Please find each line in the records below that contains the string "kern", matching case, and copy out every such line.
━━━━━━
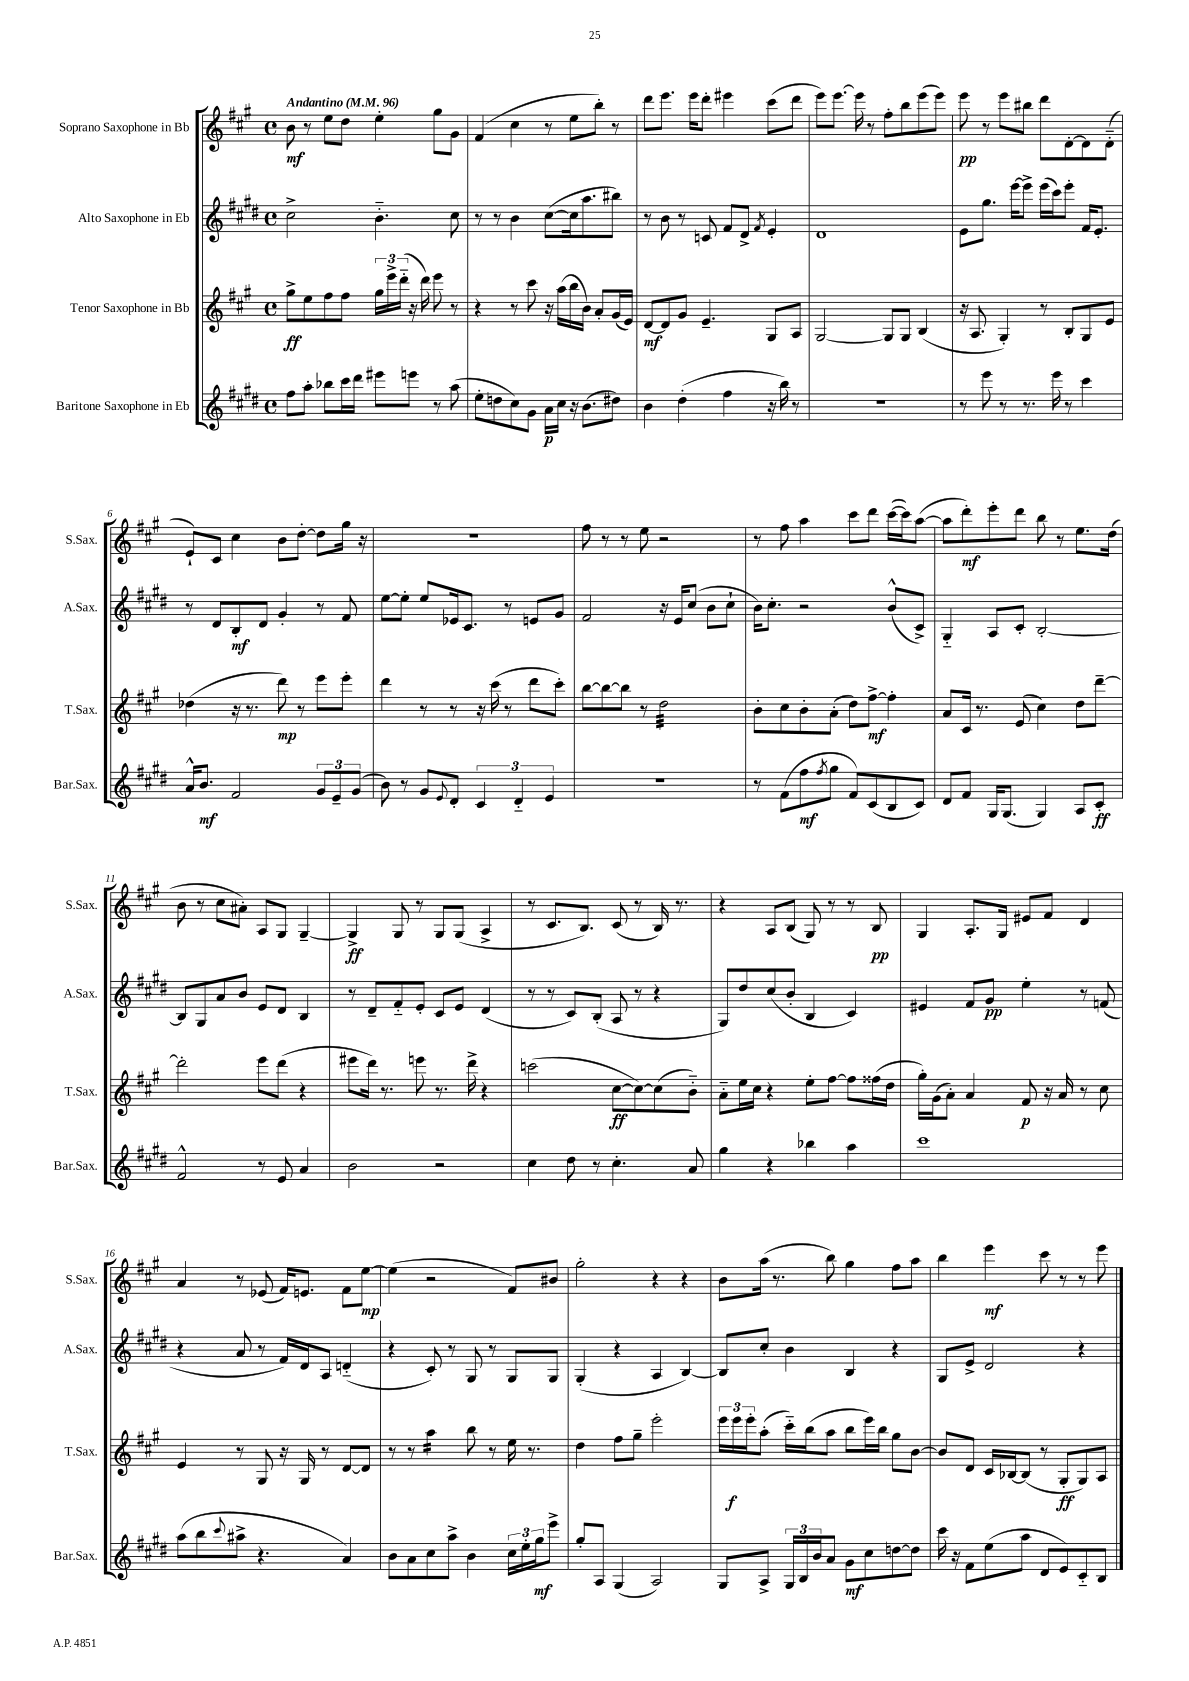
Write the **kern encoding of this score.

**kern	**kern	**kern	**kern
*staff4	*staff3	*staff2	*staff1
*clefG2	*clefG2	*clefG2	*clefG2
*k[f#c#g#d#]	*k[f#c#g#]	*k[f#c#g#d#]	*k[f#c#g#]
*M4/4	*M4/4	*M4/4	*M4/4
*met(c)	*met(c)	*met(c)	*met(c)
*MM96	*MM96	*MM96	*MM96
8ff#\L	8gg#^\L	2cc#^\	8b\
8aa'\J	8ee\	.	8r
8bb-\L	8ff#\	.	8ee\L
16ccc#\L	8ff#\J	.	8dd\J
16ddd#\JJ	.	.	.
8eee#\L	24gg#\LL	4.b'~\	4ee'\
.	24eee^\	.	.
.	(24ddd'~\JJ	.	.
8eee\J	16r	.	.
.	16ddd\)	.	.
8r	8eee\	.	8gg#\L
(8aa\	8r	8cc#\	8g#\J
=	=	=	=
8ee'\L	4r	8r	(4f#/
8dd\	.	8r	.
8cc#\)	8r	4b\	4cc#\
8g#\J	8ccc#\	.	.
16a\LL	16r	([8cc#\L	8r
16cc#\JJ	(16aa\LL	.	.
16r	16bb\	16cc#\]k	8ee\L
(8.b\L	16b\JJ)	8.aa\	.
.	8a'/L	.	8bb'\J)
8dd#\J)	(16g#/L	8bb#\J)	8r
.	16e/JJ)	.	.
=	=	=	=
4b\	[8d/L	8r	8ddd\L
.	8d/]	8b\	8.eee\J
(4dd#'\	8g#/J	8r	.
.	.	.	16eee\LK
.	4.e~/	8c/	8ddd'\J
4ff#\	.	8f#/L	4eee#\
.	.	8d#^/J	.
.	.	8qf#/	.
16r	8G#/L	4e'/	(8ccc#\L
16bb\)	.	.	.
8r	8A/J	.	8ddd\J
=	=	=	=
1r	[2G#/	1d#	8eee\L)
.	.	.	[8.eee\J
.	.	.	16eee\]
.	.	.	8r
.	8G#/]L	.	8ff#'\L
.	8G#/J	.	8bb\
.	(4B/	.	(8eee\
.	.	.	8eee\J)
=	=	=	=
8r	16r	8e\L	8eee\
.	8.A/	.	.
8eee\	.	8.gg#\J	8r
8r	4G#'/)	.	8eee\L
.	.	[16eee\LK	.
8.r	.	8eee^\]J	8bb#\J
.	8r	(16eee\LL	8ddd\L
16eee\	.	16ccc#\J)	.
8r	8B'/L	8eee'\J	[8d'\
4ccc#\	8G#/	16f#/LK	8d\]
.	.	8.e'/J	.
.	8e/J	.	(8d'~\J
=	=	=	=
16a^^/LK	(4dd-\	8r	8e`/L)
8.b/J	.	.	.
.	.	8d#/L	8c#/J
2f#/	16r	8B'/	4cc#\
.	8.r	.	.
.	.	8d#/J	.
.	8ddd\)	4g#'/	8b\L
.	8r	.	[8dd'\J
12g#/L	8eee\L	8r	8dd\]L
12e~/	.	.	.
.	8eee'\J	8f#/	16gg#\Jk
(12g#/J	.	.	.
.	.	.	16r
=	=	=	=
8b\)	4ddd\	[8ee\L	1r
8r	.	8ee'\]J	.
8g#/L	8r	8ee/L	.
8qqe/	.	.	.
8d#'/J	8r	16e-/k	.
.	.	8.c#/J	.
6c#/	16r	.	.
.	(16ccc#\	.	.
.	8r	8r	.
6d#'~/	.	.	.
.	8ddd\L	8e/L	.
6e/	.	.	.
.	8ccc#'\J)	8g#/J	.
=	=	=	=
1r	[8bb\L	2f#/	8ff#\
.	8bb\_	.	8r
.	8bb\]J	.	8r
.	8r	.	8ee\
.	2dd\	16r	2r
.	.	16e/LK	.
.	.	(8cc#/J	.
.	.	8b\L	.
.	.	8cc#`\J	.
=	=	=	=
8r	8b'\L	16b\LK)	8r
.	.	8.cc#'\J	.
(8f#\L	8cc#\	.	8ff#\
8ff#\	8b'\	2r	4aa\
8qff#/	.	.	.
8gg#\J	(8a'\J	.	.
8f#/L)	8dd\L)	.	8ccc#\L
(8c#/	[8ff#^\J	.	8ddd\J
8B/	4ff#'\]	(8b^^/L	([16ccc#\LL
.	.	.	16ccc#\]J)
8c#/J)	.	8c#^/J)	([8aa\J
=	=	=	=
8d#/L	8a/L	4G#'~/	8aa\]L
8f#/J	16c#/Jk	.	8ddd'\)
.	8.r	.	.
16G#/LK	.	8A/L	8eee'\
(8.G#/J	.	.	.
.	(8e/	8c#'/J	8ddd\J
4G#/)	4cc#\)	[2B'/	8bb\
.	.	.	8r
8A/L	8dd\L	.	8.ee\L
8c#'/J	[8ddd~\J	.	.
.	.	.	(16dd\Jk
=	=	=	=
2f#^^/	2ddd'\]	8B/]L	8b\
.	.	8G#/	8r
.	.	8a/	8cc#\L
.	.	8b/J	8a#'\J)
8r	8eee\L	8e/L	8A/L
8e/	(8ddd\J	8d#/J	8G#/J
4a/	4r	4B/	[4G#~/
=	=	=	=
2b\	8eee#\L	8r	4G#^/]
.	16ddd\Jk)	8d#~/L	.
.	8.r	.	.
.	.	8f#'~/	8G#/
.	8eee\	8e'/J	8r
2r	8.r	8c#/L	8G#/L
.	.	8e/J	(8G#/J
.	16ddd^\	.	.
.	4r	(4d#/	4A^/
=	=	=	=
4cc#\	(2ccc\	8r	8r
.	.	8r	8.c#/L
8dd#\	.	8c#/L)	.
.	.	.	8.B/J)
8r	.	(8B'/J	.
4.cc#'\	[8cc#\L	8A/	(8c#/
.	8cc#\_)	8r	8r
.	(8cc#\]	4r	16B/)
.	.	.	8.r
8a/	8b'~\J)	.	.
=	=	=	=
4gg#\	8a'~\L	8G#/L)	4r
.	16ee\L	8dd#/	.
.	16cc#\JJ	.	.
4r	4r	(8cc#/	8A/L
.	.	8b'/J	(8B/J
4bb-\	8ee'\L	4B/	8G#/)
.	[8ff#\J	.	8r
4aa\	8ff#\]L	4c#/)	8r
.	(16ff##\L	.	8B/
.	16dd\JJ	.	.
=	=	=	=
1ccc#	16gg#'\LL)	4e#/	4G#/
.	(16g#\J	.	.
.	8a'\J)	.	.
.	4a/	8f#/L	8.A'/L
.	.	8g#/J	.
.	.	.	16G#/Jk
.	8f#/	4ee'\	8e#/L
.	16r	.	8f#/J
.	16a/	.	.
.	8r	8r	4d/
.	8cc#\	(8f/	.
=	=	=	=
(8aa\L	4e/	4r	4a/
8bb\	.	.	.
8qqccc#/	.	.	.
8aa#^\J	8r	8a/	8r
4.r	8G#/	8r	(8e-/
.	16r	16f#/LL)	16f#/LK)
.	16G#/	16d#/J	8.e/J
.	8r	8A/J	.
4a/)	[8d/L	(4d'~/	8f#\L
.	8d/]J	.	[8ee\J
=	=	=	=
8b\L	8r	4r	(4ee\]
8a\	8r	.	.
8cc#\	4aa\	8c#'/)	2r
8aa^\J	.	8r	.
4b\	8bb\	8G#/	.
.	8r	8r	.
24cc#\LL	16ee\	8G#/L	8f#/L)
24ee'\	.	.	.
.	8.r	.	.
24gg#\J	.	.	.
8eee^\J	.	8G#/J	8b#/J
=	=	=	=
8gg#'/L	4dd\	(4G#'/	2gg#'\
8A/J	.	.	.
(4G#/	8ff#\L	4r	.
.	8gg#~\J	.	.
2A/)	2eee'\	4A/	4r
.	.	[4B/)	4r
=	=	=	=
8G#/L	24eee\LL	8B/]L	8b\L
.	24eee\	.	.
.	24eee'\J	.	.
8A^/J	(8aa'\J	8cc#'/J	(16aa\Jk
.	.	.	8.r
24G#/LL	16ccc#'~\LL)	4b\	.
24B/	.	.	.
.	(16bb\J	.	.
24b/J	.	.	.
8a/J	8aa\J	.	8bb\)
8g#\L	8bb\L	4B/	4gg#\
8cc#\	16eee\L)	.	.
.	16bb\JJ	.	.
[8dd\	8gg#\L	4r	8ff#\L
8dd\]J	[8b\J	.	8aa\J
=	=	=	=
16ccc#\	8b/]L	8G#/L	4bb\
16r	.	.	.
8f#\L	8d/J	8e^/J	.
(8ee\	16c#/LL	2d#/	4eee\
.	[16B-/J	.	.
8aa\J	(8B-/]J	.	.
8d#/L	8r	.	8ccc#\
8e/)	8G#'/L	.	8r
8c#'~/	8G#/)	4r	8r
8B/J	8A/J	.	8eee\
==	==	==	==
*-	*-	*-	*-
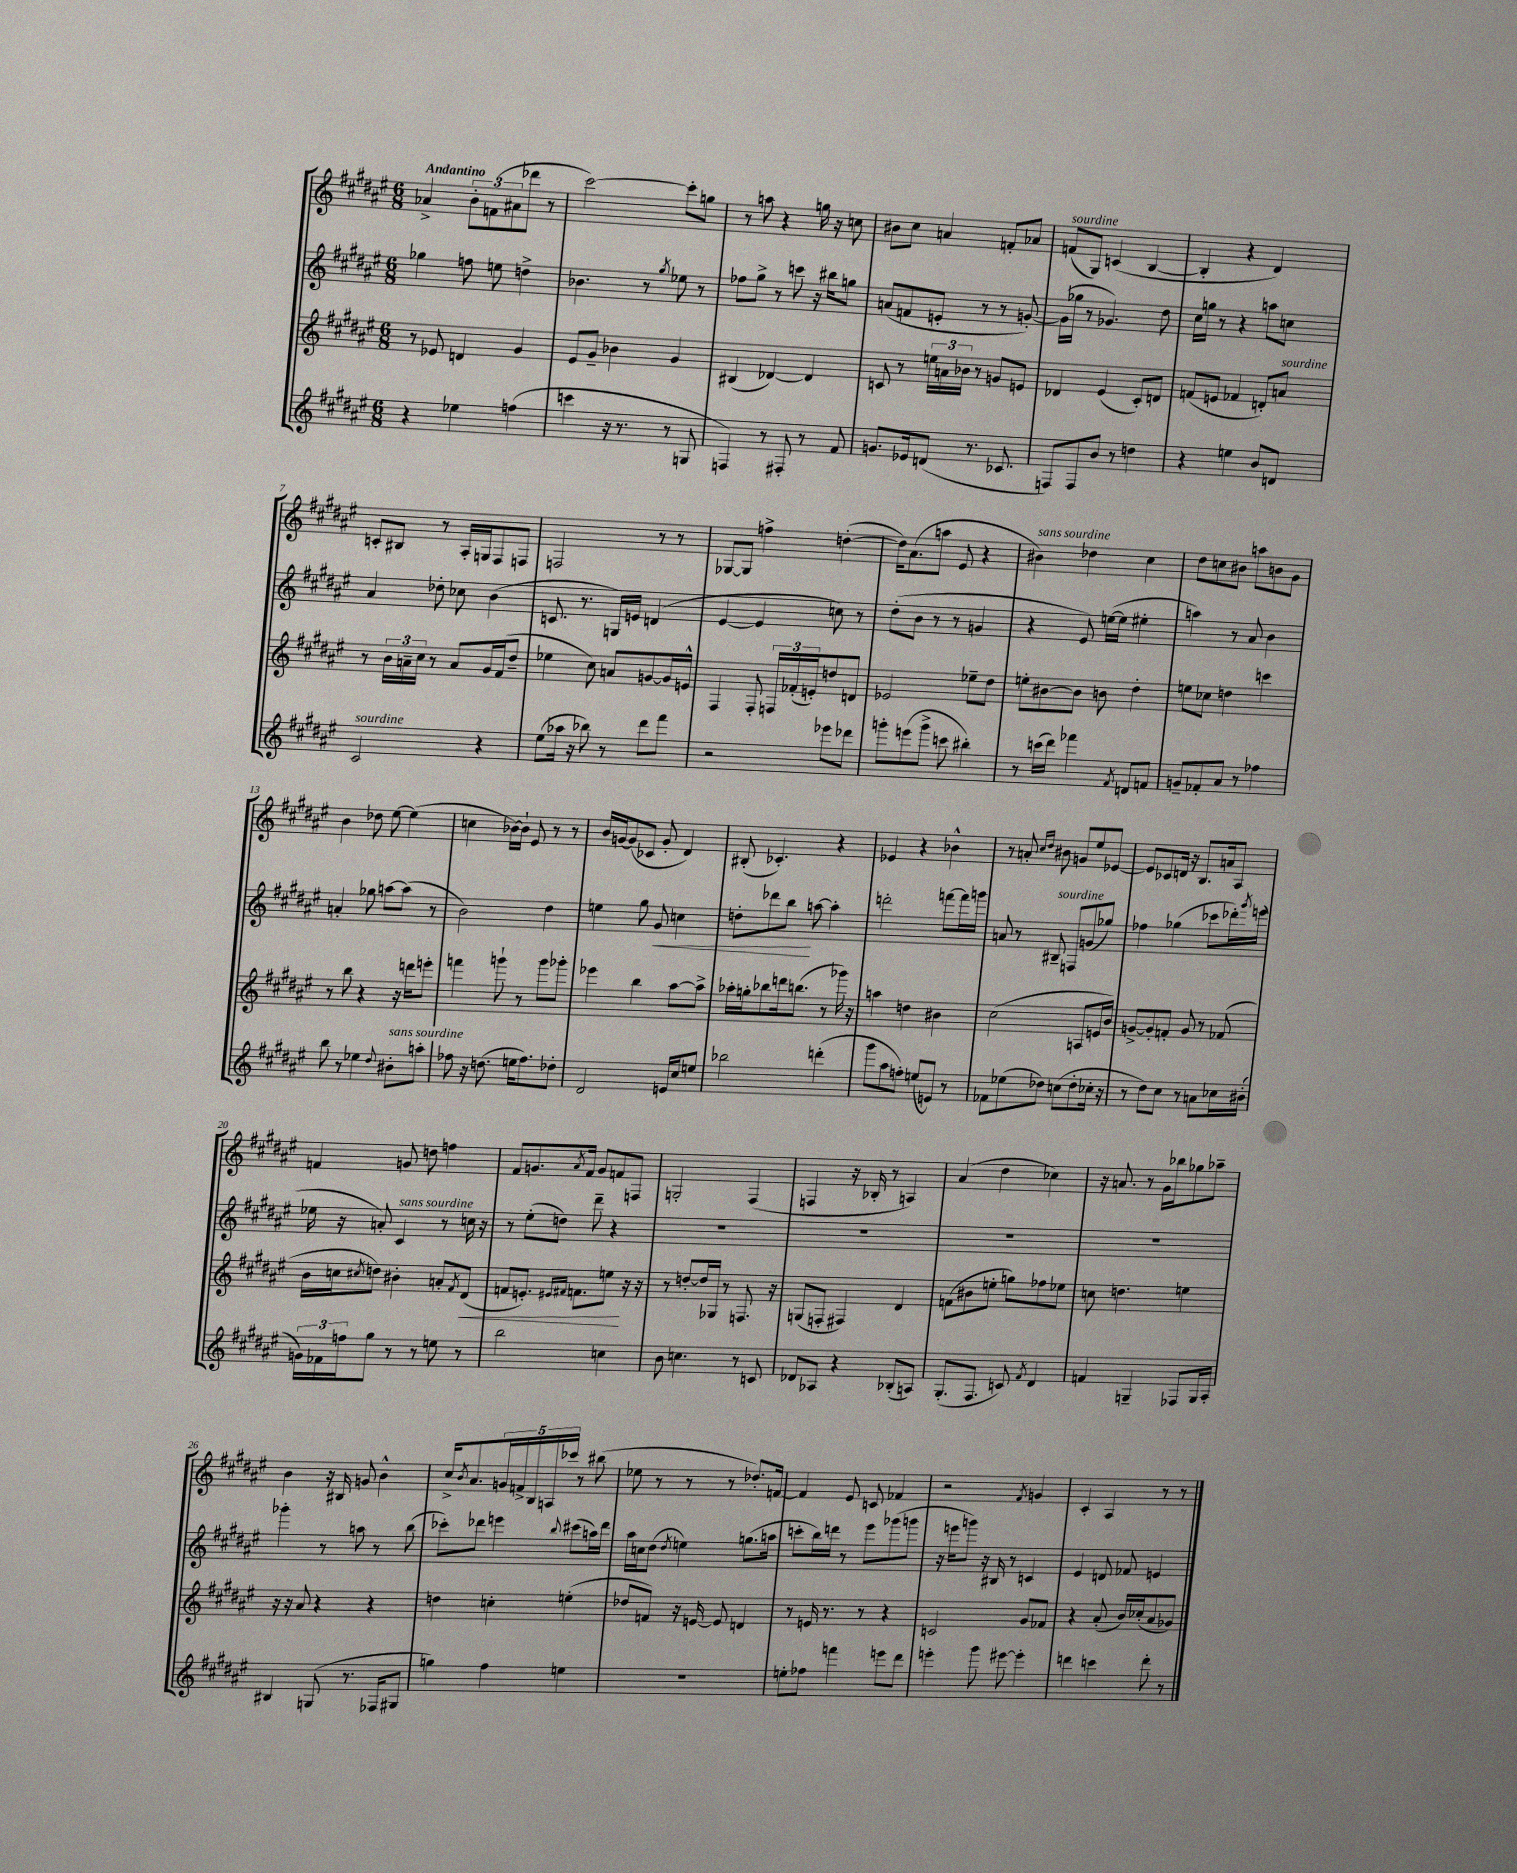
━━━━━━
● **Result of the exercise**
Write the **kern encoding of this score.
**kern	**kern	**kern	**kern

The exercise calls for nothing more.